Object change descriptions
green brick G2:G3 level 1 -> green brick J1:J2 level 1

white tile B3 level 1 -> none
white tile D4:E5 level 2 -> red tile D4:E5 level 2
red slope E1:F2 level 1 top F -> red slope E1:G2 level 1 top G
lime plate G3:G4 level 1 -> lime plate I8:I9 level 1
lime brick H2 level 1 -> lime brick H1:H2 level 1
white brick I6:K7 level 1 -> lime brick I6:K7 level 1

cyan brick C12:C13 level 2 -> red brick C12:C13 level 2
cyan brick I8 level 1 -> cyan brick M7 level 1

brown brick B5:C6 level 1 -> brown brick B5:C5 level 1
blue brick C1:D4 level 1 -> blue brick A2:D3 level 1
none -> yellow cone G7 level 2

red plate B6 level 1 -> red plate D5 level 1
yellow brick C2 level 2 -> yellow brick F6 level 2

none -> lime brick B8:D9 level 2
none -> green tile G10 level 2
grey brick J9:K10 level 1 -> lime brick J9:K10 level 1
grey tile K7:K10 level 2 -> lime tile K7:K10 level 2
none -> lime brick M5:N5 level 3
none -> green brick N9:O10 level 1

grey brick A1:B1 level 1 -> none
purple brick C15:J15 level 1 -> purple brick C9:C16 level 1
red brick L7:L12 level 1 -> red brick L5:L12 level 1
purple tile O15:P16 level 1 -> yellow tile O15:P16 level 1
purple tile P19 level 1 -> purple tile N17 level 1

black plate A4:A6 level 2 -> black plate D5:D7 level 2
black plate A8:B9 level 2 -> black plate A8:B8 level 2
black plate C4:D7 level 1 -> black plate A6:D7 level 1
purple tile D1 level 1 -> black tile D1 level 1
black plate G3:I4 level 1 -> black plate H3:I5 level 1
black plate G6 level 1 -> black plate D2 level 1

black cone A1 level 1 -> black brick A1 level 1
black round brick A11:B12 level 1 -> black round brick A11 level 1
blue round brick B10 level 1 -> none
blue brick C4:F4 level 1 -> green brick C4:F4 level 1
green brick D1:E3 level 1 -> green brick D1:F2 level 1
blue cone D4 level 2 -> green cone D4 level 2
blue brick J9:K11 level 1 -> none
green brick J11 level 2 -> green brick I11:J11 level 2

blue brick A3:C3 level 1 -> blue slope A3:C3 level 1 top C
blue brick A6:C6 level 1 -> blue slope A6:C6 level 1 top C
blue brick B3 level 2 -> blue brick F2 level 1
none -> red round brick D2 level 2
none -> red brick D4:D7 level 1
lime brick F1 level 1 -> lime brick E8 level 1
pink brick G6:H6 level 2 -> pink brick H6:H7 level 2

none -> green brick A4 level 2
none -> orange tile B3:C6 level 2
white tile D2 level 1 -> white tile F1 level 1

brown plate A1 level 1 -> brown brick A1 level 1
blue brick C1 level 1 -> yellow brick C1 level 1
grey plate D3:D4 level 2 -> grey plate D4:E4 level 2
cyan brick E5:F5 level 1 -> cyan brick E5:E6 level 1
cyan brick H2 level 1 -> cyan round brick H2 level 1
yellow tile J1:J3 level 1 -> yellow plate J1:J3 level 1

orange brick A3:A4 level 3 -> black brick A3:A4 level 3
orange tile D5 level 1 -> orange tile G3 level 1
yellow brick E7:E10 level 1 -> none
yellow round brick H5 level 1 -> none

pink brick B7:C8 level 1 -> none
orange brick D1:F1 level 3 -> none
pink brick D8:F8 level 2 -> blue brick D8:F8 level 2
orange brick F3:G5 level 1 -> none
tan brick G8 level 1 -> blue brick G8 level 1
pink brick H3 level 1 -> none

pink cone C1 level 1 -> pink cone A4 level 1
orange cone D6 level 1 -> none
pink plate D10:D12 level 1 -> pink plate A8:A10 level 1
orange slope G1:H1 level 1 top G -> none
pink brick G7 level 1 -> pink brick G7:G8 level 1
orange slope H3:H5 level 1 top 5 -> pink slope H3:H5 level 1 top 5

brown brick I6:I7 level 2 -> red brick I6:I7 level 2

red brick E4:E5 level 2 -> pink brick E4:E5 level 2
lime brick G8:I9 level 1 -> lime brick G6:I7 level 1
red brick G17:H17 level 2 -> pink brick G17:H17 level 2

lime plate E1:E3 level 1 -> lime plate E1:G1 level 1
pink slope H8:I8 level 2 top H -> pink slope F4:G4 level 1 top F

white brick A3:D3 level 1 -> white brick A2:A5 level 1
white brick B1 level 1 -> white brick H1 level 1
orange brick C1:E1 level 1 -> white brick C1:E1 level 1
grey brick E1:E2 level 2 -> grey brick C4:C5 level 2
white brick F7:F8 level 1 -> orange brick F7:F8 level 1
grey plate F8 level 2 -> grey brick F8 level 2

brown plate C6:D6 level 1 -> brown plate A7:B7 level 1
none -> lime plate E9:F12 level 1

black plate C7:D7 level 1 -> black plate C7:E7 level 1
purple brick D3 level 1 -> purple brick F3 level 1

▶ **Your objective**
Your reply must contain each entry, reproduced exactly.

▶ **Completed task**
green brick G2:G3 level 1 -> green brick J1:J2 level 1

white tile B3 level 1 -> none
white tile D4:E5 level 2 -> red tile D4:E5 level 2
red slope E1:F2 level 1 top F -> red slope E1:G2 level 1 top G
lime plate G3:G4 level 1 -> lime plate I8:I9 level 1
lime brick H2 level 1 -> lime brick H1:H2 level 1
white brick I6:K7 level 1 -> lime brick I6:K7 level 1

cyan brick C12:C13 level 2 -> red brick C12:C13 level 2
cyan brick I8 level 1 -> cyan brick M7 level 1

brown brick B5:C6 level 1 -> brown brick B5:C5 level 1
blue brick C1:D4 level 1 -> blue brick A2:D3 level 1
none -> yellow cone G7 level 2

red plate B6 level 1 -> red plate D5 level 1
yellow brick C2 level 2 -> yellow brick F6 level 2

none -> lime brick B8:D9 level 2
none -> green tile G10 level 2
grey brick J9:K10 level 1 -> lime brick J9:K10 level 1
grey tile K7:K10 level 2 -> lime tile K7:K10 level 2
none -> lime brick M5:N5 level 3
none -> green brick N9:O10 level 1

grey brick A1:B1 level 1 -> none
purple brick C15:J15 level 1 -> purple brick C9:C16 level 1
red brick L7:L12 level 1 -> red brick L5:L12 level 1
purple tile O15:P16 level 1 -> yellow tile O15:P16 level 1
purple tile P19 level 1 -> purple tile N17 level 1

black plate A4:A6 level 2 -> black plate D5:D7 level 2
black plate A8:B9 level 2 -> black plate A8:B8 level 2
black plate C4:D7 level 1 -> black plate A6:D7 level 1
purple tile D1 level 1 -> black tile D1 level 1
black plate G3:I4 level 1 -> black plate H3:I5 level 1
black plate G6 level 1 -> black plate D2 level 1

black cone A1 level 1 -> black brick A1 level 1
black round brick A11:B12 level 1 -> black round brick A11 level 1
blue round brick B10 level 1 -> none
blue brick C4:F4 level 1 -> green brick C4:F4 level 1
green brick D1:E3 level 1 -> green brick D1:F2 level 1
blue cone D4 level 2 -> green cone D4 level 2
blue brick J9:K11 level 1 -> none
green brick J11 level 2 -> green brick I11:J11 level 2

blue brick A3:C3 level 1 -> blue slope A3:C3 level 1 top C
blue brick A6:C6 level 1 -> blue slope A6:C6 level 1 top C
blue brick B3 level 2 -> blue brick F2 level 1
none -> red round brick D2 level 2
none -> red brick D4:D7 level 1
lime brick F1 level 1 -> lime brick E8 level 1
pink brick G6:H6 level 2 -> pink brick H6:H7 level 2

none -> green brick A4 level 2
none -> orange tile B3:C6 level 2
white tile D2 level 1 -> white tile F1 level 1

brown plate A1 level 1 -> brown brick A1 level 1
blue brick C1 level 1 -> yellow brick C1 level 1
grey plate D3:D4 level 2 -> grey plate D4:E4 level 2
cyan brick E5:F5 level 1 -> cyan brick E5:E6 level 1
cyan brick H2 level 1 -> cyan round brick H2 level 1
yellow tile J1:J3 level 1 -> yellow plate J1:J3 level 1

orange brick A3:A4 level 3 -> black brick A3:A4 level 3
orange tile D5 level 1 -> orange tile G3 level 1
yellow brick E7:E10 level 1 -> none
yellow round brick H5 level 1 -> none

pink brick B7:C8 level 1 -> none
orange brick D1:F1 level 3 -> none
pink brick D8:F8 level 2 -> blue brick D8:F8 level 2
orange brick F3:G5 level 1 -> none
tan brick G8 level 1 -> blue brick G8 level 1
pink brick H3 level 1 -> none

pink cone C1 level 1 -> pink cone A4 level 1
orange cone D6 level 1 -> none
pink plate D10:D12 level 1 -> pink plate A8:A10 level 1
orange slope G1:H1 level 1 top G -> none
pink brick G7 level 1 -> pink brick G7:G8 level 1
orange slope H3:H5 level 1 top 5 -> pink slope H3:H5 level 1 top 5

brown brick I6:I7 level 2 -> red brick I6:I7 level 2

red brick E4:E5 level 2 -> pink brick E4:E5 level 2
lime brick G8:I9 level 1 -> lime brick G6:I7 level 1
red brick G17:H17 level 2 -> pink brick G17:H17 level 2

lime plate E1:E3 level 1 -> lime plate E1:G1 level 1
pink slope H8:I8 level 2 top H -> pink slope F4:G4 level 1 top F

white brick A3:D3 level 1 -> white brick A2:A5 level 1
white brick B1 level 1 -> white brick H1 level 1
orange brick C1:E1 level 1 -> white brick C1:E1 level 1
grey brick E1:E2 level 2 -> grey brick C4:C5 level 2
white brick F7:F8 level 1 -> orange brick F7:F8 level 1
grey plate F8 level 2 -> grey brick F8 level 2

brown plate C6:D6 level 1 -> brown plate A7:B7 level 1
none -> lime plate E9:F12 level 1

black plate C7:D7 level 1 -> black plate C7:E7 level 1
purple brick D3 level 1 -> purple brick F3 level 1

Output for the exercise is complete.